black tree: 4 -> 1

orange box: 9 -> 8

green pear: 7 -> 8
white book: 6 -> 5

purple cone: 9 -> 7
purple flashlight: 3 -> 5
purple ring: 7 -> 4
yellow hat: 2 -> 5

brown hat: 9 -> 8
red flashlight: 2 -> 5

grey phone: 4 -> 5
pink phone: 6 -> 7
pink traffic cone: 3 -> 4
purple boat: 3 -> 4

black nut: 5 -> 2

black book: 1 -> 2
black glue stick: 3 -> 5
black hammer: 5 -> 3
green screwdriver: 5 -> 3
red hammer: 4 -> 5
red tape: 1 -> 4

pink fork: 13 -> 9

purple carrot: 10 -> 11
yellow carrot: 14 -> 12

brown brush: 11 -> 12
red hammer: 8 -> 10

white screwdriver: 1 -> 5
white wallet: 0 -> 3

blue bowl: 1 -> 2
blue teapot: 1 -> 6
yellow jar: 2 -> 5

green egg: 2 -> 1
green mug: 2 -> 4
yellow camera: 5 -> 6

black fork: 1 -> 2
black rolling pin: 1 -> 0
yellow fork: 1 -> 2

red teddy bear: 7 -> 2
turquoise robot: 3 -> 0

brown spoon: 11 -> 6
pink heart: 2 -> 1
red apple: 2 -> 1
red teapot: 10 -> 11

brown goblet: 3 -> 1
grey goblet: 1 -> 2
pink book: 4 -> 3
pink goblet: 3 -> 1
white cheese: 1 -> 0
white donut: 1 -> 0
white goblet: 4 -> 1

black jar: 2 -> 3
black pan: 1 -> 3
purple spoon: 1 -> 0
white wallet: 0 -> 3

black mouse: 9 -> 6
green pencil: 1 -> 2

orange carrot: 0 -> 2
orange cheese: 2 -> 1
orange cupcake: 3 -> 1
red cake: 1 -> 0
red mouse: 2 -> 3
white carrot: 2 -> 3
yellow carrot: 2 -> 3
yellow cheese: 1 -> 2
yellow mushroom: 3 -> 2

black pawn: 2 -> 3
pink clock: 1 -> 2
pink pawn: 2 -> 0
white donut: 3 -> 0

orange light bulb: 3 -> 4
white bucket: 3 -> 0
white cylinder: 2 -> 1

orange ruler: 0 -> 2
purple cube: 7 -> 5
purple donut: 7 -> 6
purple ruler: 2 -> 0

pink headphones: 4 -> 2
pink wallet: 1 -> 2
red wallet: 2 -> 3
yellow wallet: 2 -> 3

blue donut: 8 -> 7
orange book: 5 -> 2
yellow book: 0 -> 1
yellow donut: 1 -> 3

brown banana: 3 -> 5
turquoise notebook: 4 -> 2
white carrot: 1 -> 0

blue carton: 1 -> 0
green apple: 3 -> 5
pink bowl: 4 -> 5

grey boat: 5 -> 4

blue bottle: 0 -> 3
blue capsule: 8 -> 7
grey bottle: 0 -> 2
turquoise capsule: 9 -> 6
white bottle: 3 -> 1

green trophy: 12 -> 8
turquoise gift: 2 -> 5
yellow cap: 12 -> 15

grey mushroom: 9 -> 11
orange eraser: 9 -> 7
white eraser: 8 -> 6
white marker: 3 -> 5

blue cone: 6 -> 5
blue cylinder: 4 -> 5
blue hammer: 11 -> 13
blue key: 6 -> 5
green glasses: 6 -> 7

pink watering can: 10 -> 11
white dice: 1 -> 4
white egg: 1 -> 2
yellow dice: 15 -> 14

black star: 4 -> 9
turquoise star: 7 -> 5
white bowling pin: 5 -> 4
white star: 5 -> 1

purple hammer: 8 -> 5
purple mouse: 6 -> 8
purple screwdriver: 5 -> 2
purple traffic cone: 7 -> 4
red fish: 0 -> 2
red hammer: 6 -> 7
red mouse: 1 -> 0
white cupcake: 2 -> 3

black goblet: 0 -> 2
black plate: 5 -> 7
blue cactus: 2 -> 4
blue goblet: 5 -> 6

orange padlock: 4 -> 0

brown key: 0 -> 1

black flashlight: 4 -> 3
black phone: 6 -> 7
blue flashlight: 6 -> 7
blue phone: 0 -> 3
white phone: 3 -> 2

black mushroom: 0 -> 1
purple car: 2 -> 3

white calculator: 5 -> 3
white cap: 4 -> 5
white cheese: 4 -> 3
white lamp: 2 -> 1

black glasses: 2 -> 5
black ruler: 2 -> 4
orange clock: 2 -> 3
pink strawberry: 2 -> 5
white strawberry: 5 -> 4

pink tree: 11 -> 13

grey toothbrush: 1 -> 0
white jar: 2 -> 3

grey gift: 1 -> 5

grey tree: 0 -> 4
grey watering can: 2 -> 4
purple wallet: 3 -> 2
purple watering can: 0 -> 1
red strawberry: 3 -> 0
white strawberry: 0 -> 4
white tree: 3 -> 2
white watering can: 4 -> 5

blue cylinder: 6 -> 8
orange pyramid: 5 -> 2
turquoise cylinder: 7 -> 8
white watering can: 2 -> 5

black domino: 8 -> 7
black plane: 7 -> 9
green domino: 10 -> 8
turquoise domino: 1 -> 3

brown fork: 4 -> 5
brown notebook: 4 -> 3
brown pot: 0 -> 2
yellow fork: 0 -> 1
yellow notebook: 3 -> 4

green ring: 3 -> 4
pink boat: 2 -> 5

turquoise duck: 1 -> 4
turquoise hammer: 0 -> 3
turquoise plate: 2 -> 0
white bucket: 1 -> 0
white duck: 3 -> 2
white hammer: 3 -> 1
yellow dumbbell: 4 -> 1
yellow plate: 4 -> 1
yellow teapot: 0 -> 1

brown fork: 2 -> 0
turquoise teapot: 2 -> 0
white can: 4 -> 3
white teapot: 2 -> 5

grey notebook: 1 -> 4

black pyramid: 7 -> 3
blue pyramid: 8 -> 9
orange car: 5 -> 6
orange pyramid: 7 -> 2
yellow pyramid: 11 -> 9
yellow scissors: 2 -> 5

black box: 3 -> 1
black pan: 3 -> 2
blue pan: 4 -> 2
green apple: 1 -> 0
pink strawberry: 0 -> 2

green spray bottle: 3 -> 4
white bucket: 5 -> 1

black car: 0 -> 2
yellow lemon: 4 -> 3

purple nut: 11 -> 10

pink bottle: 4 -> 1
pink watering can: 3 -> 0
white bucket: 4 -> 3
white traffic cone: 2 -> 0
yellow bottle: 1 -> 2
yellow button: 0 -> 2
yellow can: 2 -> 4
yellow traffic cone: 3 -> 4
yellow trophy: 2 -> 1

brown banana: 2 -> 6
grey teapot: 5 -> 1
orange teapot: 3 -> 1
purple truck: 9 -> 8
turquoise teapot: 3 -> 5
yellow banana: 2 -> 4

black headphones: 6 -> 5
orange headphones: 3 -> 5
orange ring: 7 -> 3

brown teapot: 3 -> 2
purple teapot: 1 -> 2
• • • •
• [ASSIGNED TASK] What is asked for is an exact copy of the lines above from the one containing "blue phone: 0 -> 3" through the one containing "brown fork: 4 -> 5", and only those.

• [YOUR RESPONSE]
blue phone: 0 -> 3
white phone: 3 -> 2

black mushroom: 0 -> 1
purple car: 2 -> 3

white calculator: 5 -> 3
white cap: 4 -> 5
white cheese: 4 -> 3
white lamp: 2 -> 1

black glasses: 2 -> 5
black ruler: 2 -> 4
orange clock: 2 -> 3
pink strawberry: 2 -> 5
white strawberry: 5 -> 4

pink tree: 11 -> 13

grey toothbrush: 1 -> 0
white jar: 2 -> 3

grey gift: 1 -> 5

grey tree: 0 -> 4
grey watering can: 2 -> 4
purple wallet: 3 -> 2
purple watering can: 0 -> 1
red strawberry: 3 -> 0
white strawberry: 0 -> 4
white tree: 3 -> 2
white watering can: 4 -> 5

blue cylinder: 6 -> 8
orange pyramid: 5 -> 2
turquoise cylinder: 7 -> 8
white watering can: 2 -> 5

black domino: 8 -> 7
black plane: 7 -> 9
green domino: 10 -> 8
turquoise domino: 1 -> 3

brown fork: 4 -> 5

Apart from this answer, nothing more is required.